◆ **TASK OBJECTIVE**: Return each line of the listing below that contains the string "instrumentName", with uppercase and lowercase letters treated as distinct.

◆ **RECORDS**:

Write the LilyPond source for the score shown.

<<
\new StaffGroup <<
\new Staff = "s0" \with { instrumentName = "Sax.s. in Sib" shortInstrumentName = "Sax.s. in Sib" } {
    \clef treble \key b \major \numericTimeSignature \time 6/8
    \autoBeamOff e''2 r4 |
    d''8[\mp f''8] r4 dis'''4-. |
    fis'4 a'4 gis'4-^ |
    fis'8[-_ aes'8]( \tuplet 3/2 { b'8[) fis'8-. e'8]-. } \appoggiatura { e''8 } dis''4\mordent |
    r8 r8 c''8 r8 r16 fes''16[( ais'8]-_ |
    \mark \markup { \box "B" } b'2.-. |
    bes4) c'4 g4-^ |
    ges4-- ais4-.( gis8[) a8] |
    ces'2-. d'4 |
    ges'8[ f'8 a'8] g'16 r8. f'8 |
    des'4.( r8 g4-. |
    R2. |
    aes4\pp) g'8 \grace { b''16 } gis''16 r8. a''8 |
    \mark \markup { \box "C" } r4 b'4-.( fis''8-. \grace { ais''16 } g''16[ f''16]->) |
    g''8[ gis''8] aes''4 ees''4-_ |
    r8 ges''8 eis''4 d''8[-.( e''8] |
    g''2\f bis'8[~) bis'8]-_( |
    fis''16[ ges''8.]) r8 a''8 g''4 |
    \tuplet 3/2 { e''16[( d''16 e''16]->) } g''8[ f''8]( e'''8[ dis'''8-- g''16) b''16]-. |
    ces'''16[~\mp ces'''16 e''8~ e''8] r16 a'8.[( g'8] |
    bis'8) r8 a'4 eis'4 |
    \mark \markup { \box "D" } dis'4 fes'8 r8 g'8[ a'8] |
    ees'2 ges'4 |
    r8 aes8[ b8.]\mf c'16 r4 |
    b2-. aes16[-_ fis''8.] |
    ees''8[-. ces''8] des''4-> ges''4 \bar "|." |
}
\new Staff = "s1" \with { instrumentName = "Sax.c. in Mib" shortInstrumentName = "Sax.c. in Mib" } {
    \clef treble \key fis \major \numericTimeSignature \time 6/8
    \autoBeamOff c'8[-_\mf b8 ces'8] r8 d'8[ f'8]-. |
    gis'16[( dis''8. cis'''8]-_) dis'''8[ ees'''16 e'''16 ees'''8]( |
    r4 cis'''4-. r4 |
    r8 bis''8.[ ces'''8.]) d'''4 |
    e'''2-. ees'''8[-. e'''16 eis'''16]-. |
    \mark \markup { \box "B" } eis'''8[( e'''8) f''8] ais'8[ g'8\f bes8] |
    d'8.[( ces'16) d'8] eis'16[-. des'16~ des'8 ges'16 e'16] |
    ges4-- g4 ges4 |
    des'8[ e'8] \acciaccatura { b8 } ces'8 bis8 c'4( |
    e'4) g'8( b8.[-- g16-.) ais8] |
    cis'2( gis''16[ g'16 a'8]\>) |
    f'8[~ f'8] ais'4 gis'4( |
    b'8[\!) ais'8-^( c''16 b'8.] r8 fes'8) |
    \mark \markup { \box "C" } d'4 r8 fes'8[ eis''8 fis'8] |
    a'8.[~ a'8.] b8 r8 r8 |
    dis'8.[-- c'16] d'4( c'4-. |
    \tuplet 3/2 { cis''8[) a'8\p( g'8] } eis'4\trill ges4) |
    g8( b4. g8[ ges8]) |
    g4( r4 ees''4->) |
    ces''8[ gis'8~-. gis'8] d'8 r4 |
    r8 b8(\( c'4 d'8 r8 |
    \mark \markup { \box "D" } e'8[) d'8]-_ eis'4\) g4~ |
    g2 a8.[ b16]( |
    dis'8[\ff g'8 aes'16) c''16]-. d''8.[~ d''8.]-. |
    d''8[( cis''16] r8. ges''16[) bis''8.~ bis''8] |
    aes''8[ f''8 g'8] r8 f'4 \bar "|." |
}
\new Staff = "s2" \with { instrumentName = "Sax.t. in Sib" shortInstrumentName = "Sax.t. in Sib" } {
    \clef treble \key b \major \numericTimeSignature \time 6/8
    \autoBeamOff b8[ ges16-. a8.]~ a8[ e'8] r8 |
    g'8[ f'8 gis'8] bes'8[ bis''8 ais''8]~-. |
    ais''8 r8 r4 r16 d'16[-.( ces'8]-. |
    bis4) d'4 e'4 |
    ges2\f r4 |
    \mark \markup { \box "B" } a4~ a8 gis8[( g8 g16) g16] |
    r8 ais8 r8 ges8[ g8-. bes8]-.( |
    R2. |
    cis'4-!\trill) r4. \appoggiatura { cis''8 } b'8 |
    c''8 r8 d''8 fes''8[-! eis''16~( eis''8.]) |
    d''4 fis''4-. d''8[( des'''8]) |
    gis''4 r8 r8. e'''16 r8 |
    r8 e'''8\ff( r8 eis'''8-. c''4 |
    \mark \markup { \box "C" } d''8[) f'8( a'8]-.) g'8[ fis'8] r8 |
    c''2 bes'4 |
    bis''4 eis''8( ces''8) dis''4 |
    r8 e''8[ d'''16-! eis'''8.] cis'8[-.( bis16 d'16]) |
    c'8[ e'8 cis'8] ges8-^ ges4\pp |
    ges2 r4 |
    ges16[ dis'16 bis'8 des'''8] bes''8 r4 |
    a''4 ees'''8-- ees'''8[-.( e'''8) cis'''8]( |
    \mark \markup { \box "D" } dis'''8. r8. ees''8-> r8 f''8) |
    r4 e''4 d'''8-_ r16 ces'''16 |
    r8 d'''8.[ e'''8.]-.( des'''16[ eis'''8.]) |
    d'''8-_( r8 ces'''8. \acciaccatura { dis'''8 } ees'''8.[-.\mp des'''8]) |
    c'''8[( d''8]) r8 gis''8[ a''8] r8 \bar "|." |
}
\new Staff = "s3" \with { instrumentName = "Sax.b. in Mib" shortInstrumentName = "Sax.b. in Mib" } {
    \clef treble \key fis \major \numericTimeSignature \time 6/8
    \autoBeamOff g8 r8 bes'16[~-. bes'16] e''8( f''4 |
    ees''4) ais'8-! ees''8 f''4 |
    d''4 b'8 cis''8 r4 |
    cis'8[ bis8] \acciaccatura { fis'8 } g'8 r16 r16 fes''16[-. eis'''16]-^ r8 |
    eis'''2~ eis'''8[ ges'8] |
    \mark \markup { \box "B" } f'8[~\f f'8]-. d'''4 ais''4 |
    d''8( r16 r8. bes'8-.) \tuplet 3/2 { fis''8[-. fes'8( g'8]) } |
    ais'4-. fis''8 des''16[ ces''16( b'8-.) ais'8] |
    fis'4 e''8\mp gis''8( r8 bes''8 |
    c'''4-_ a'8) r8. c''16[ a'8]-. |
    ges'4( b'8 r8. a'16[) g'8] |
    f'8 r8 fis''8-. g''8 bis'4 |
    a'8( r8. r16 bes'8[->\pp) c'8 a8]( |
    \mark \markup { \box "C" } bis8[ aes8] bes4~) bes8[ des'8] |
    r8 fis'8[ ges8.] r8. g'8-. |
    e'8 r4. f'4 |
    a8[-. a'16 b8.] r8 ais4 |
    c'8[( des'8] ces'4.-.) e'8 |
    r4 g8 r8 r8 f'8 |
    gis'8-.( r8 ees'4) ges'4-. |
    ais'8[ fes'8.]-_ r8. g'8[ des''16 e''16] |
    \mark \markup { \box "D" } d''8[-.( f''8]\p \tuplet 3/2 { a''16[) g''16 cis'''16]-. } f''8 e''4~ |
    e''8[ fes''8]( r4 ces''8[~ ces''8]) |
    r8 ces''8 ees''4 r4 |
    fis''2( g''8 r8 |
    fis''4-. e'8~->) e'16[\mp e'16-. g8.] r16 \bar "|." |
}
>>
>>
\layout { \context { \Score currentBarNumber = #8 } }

◆ **RESPONSE**:
\new Staff = "s0" \with { instrumentName = "Sax.s. in Sib" shortInstrumentName = "Sax.s. in Sib" } {
\new Staff = "s1" \with { instrumentName = "Sax.c. in Mib" shortInstrumentName = "Sax.c. in Mib" } {
\new Staff = "s2" \with { instrumentName = "Sax.t. in Sib" shortInstrumentName = "Sax.t. in Sib" } {
\new Staff = "s3" \with { instrumentName = "Sax.b. in Mib" shortInstrumentName = "Sax.b. in Mib" } {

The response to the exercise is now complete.